Information shown:

----------

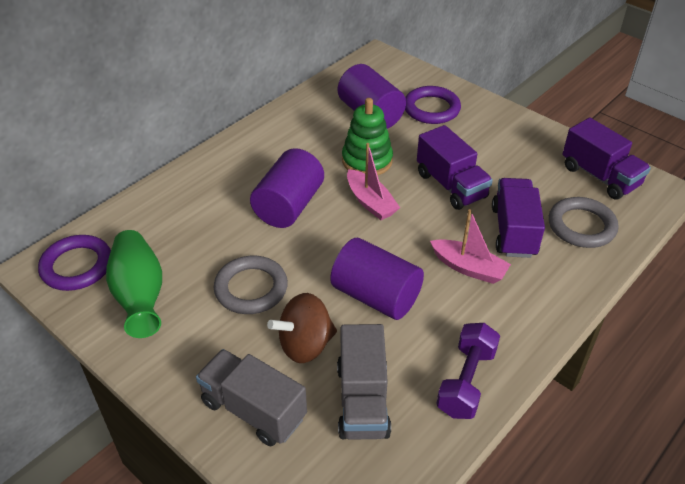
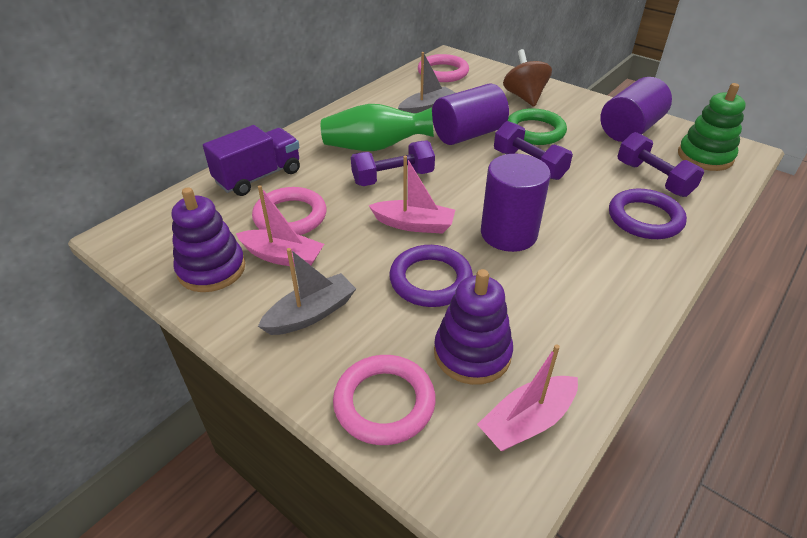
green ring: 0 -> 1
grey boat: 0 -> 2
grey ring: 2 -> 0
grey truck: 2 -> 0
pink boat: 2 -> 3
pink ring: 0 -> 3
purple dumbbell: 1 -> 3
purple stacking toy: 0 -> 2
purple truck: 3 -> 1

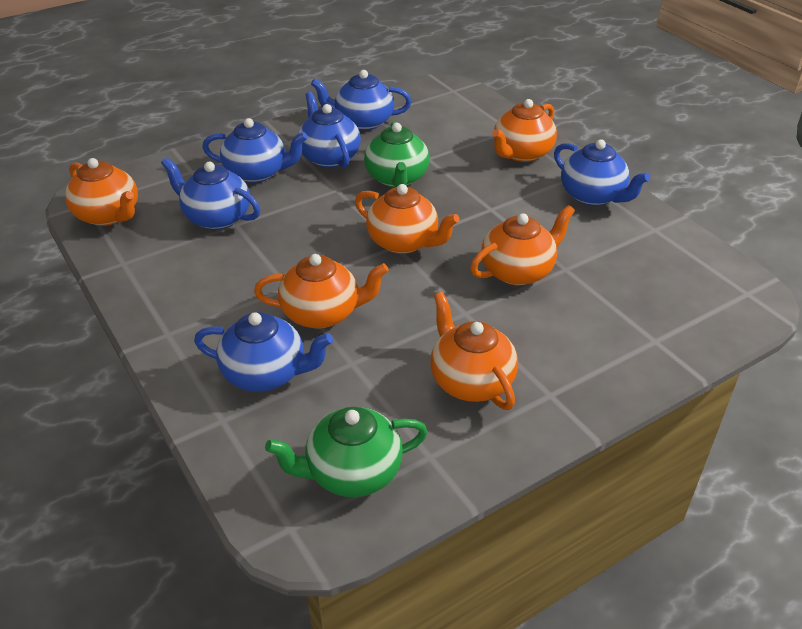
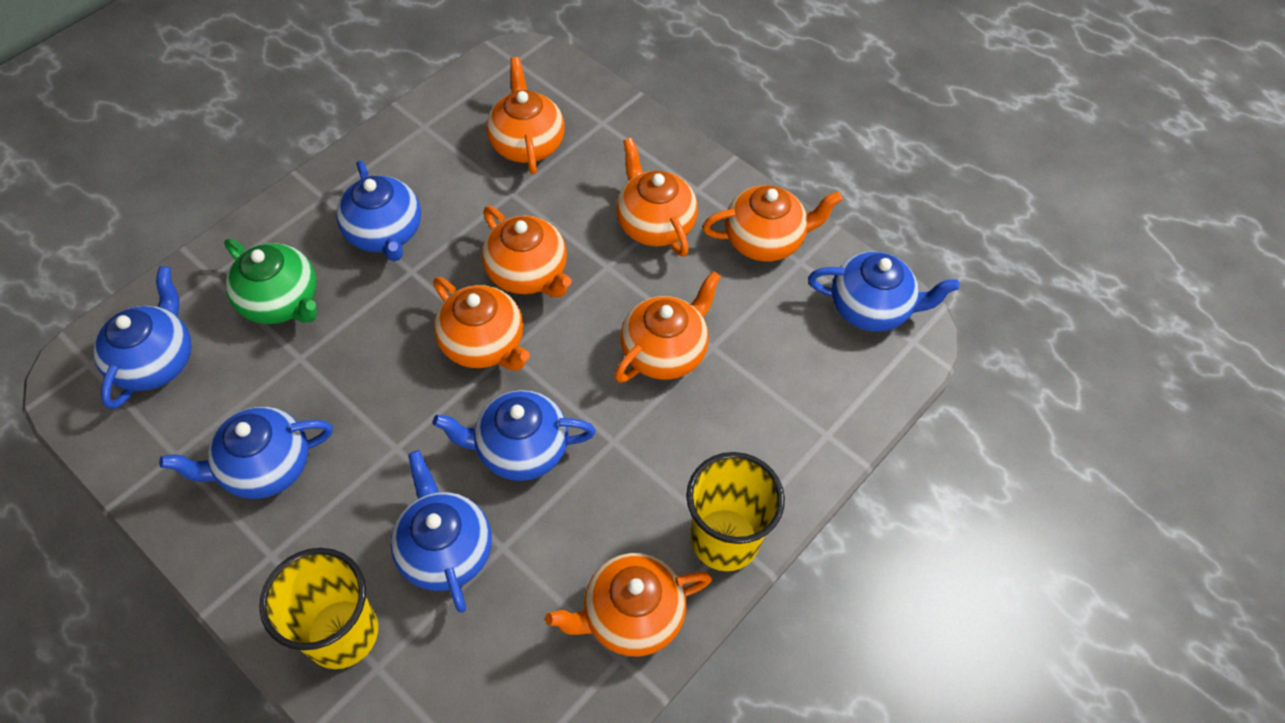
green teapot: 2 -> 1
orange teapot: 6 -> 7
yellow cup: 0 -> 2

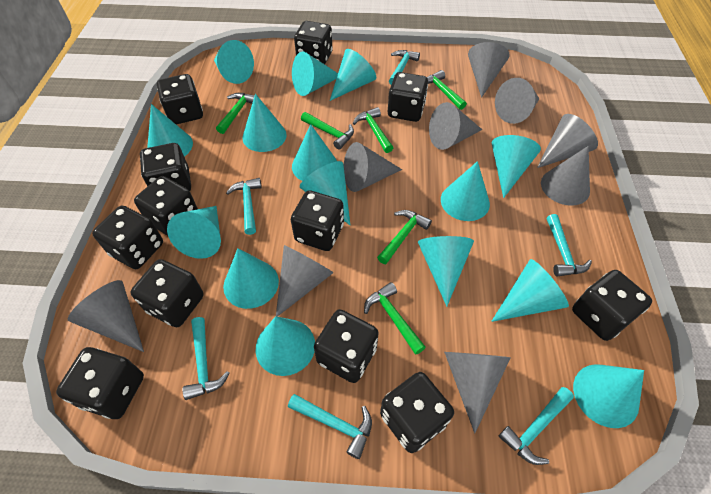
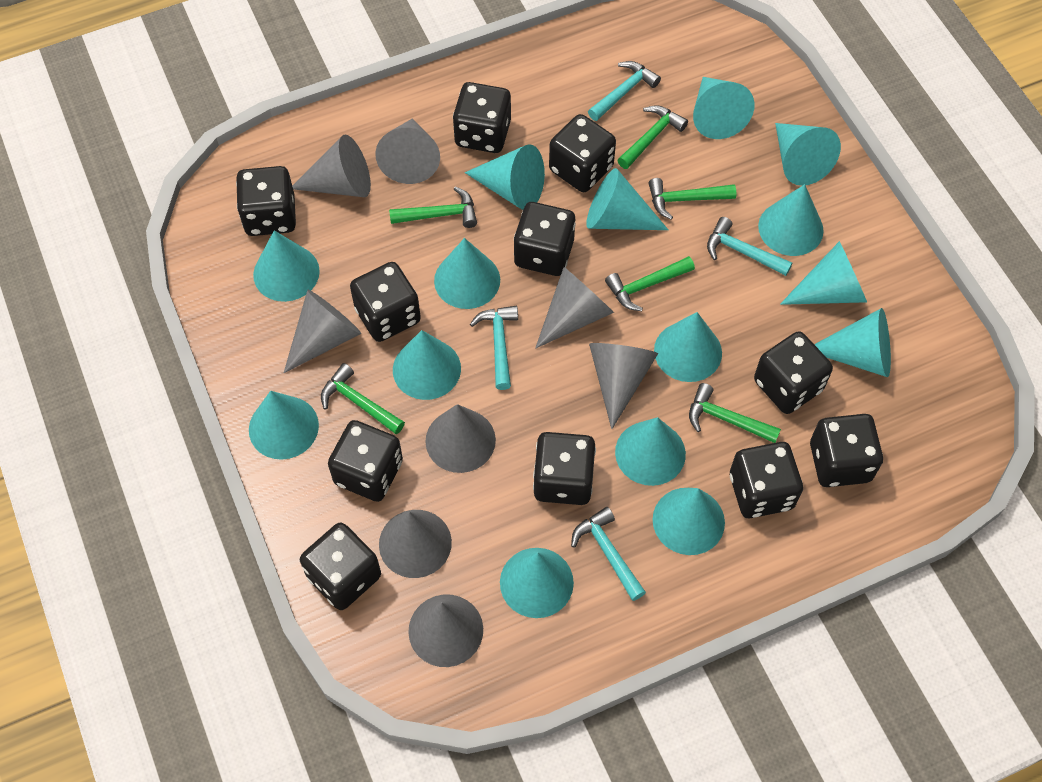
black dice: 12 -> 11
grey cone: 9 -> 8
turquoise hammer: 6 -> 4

----------

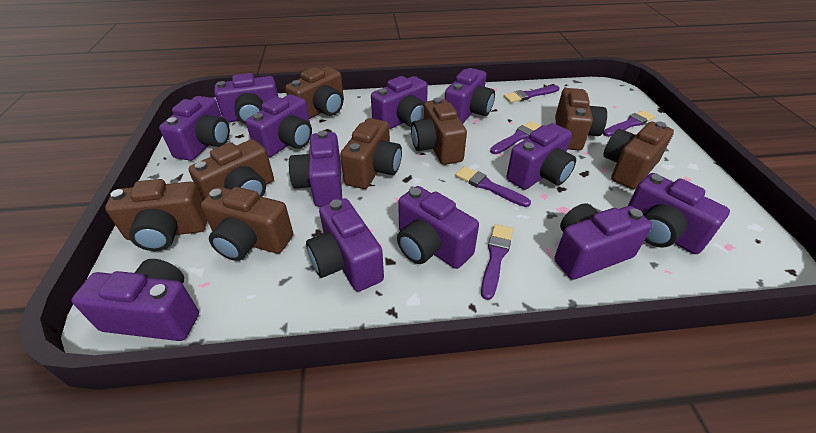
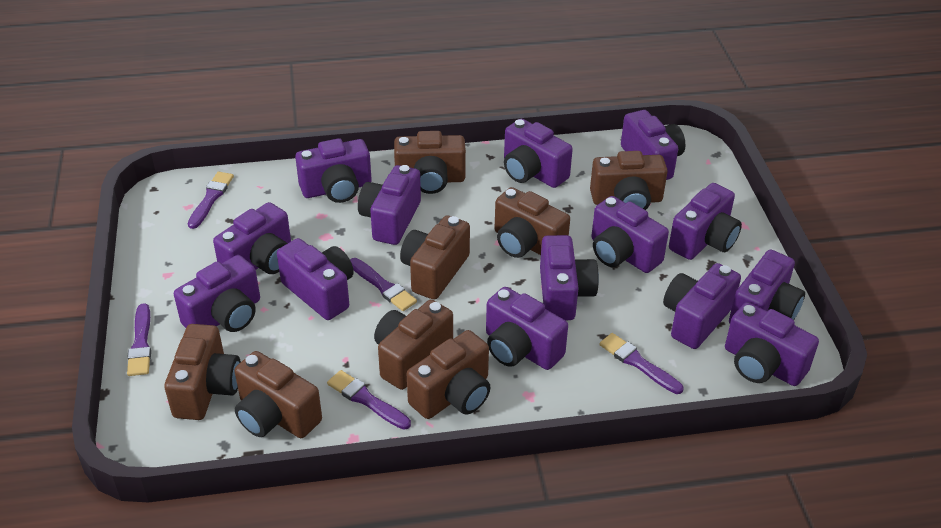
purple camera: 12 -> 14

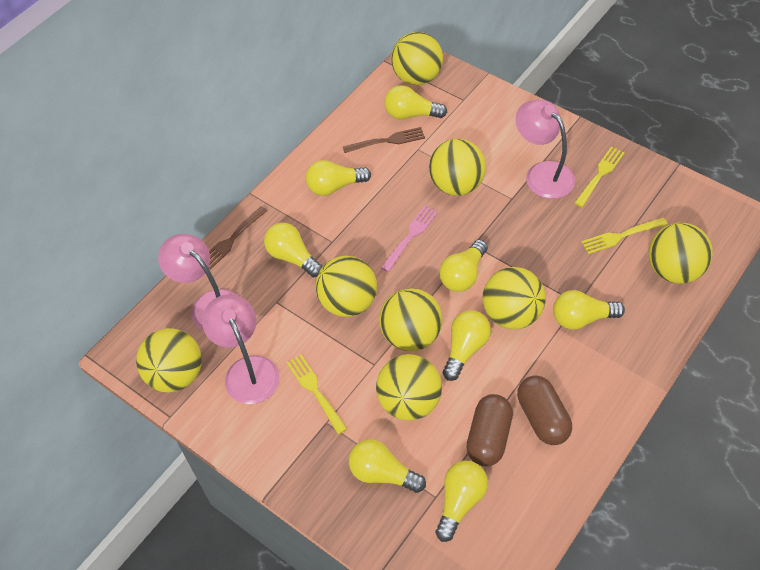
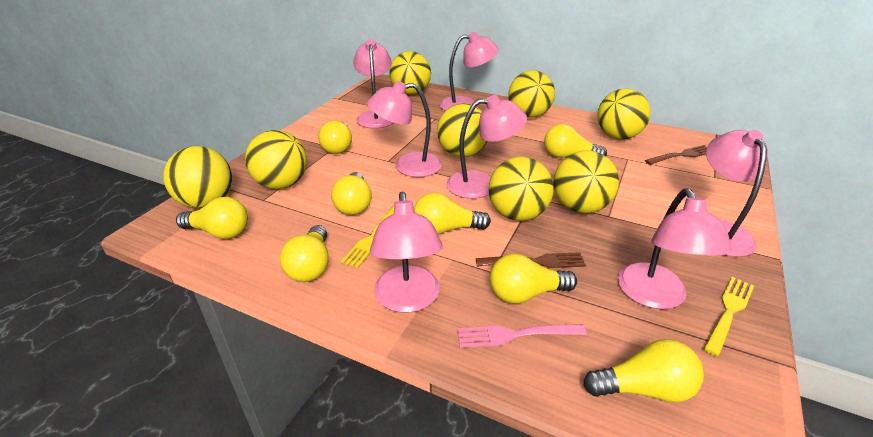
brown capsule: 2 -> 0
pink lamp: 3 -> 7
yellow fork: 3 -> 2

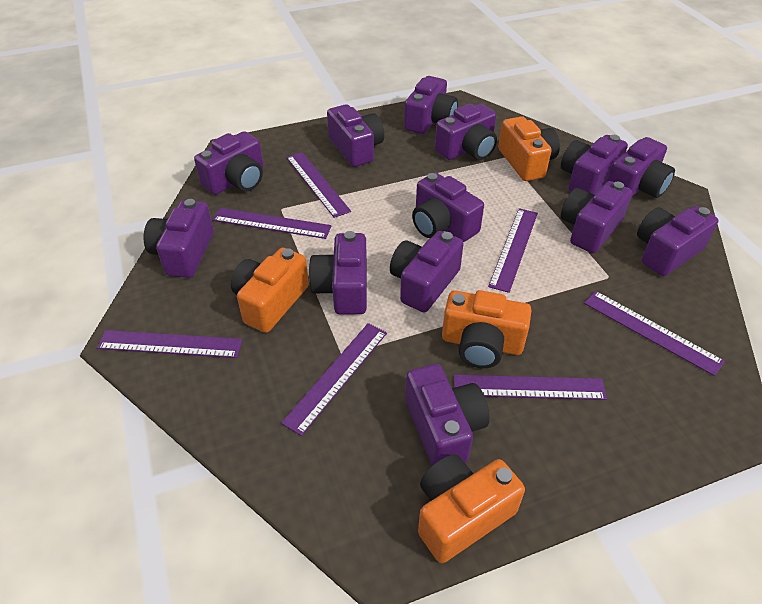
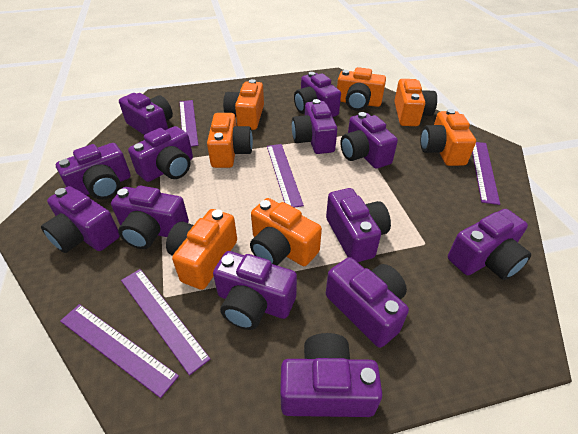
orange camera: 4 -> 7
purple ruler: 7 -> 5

----------

Task statement:
Collect, from the material above, every line containing the word "ring".

Solution for this problem:
green ring: 0 -> 1
grey ring: 2 -> 0
pink ring: 0 -> 3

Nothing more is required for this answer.